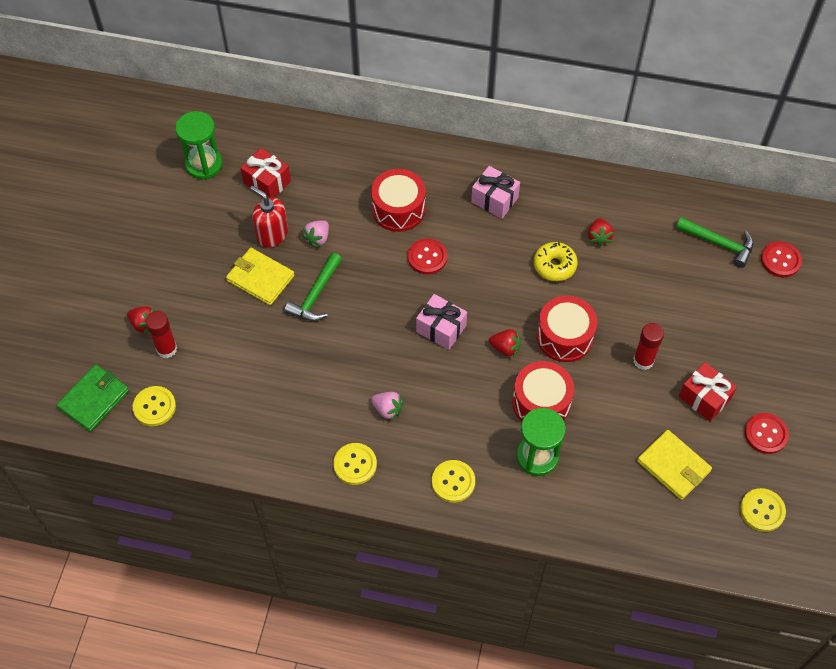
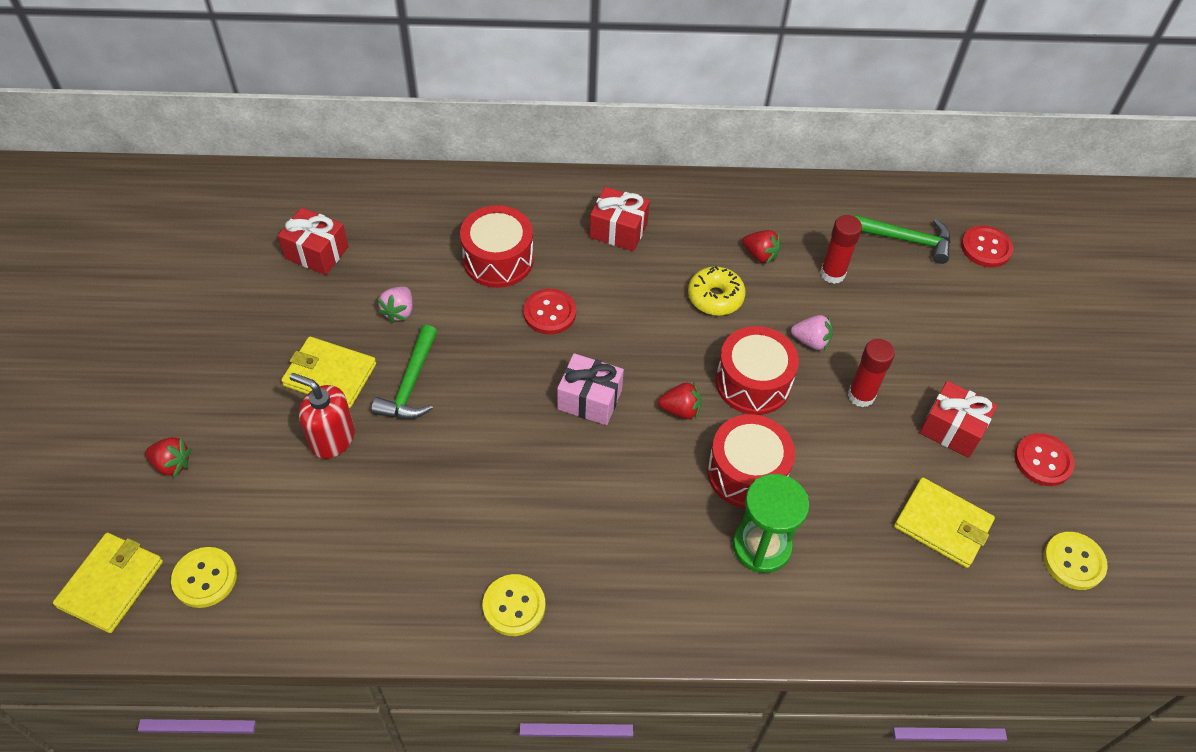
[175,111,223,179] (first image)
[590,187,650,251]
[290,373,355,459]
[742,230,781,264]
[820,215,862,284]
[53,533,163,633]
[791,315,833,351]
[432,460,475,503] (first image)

* * * * * * * * *

Once the line containing "[742,230,781,264]" is found in the listing above, set down that line and every line after it, exactly.

[742,230,781,264]
[820,215,862,284]
[53,533,163,633]
[791,315,833,351]
[432,460,475,503] (first image)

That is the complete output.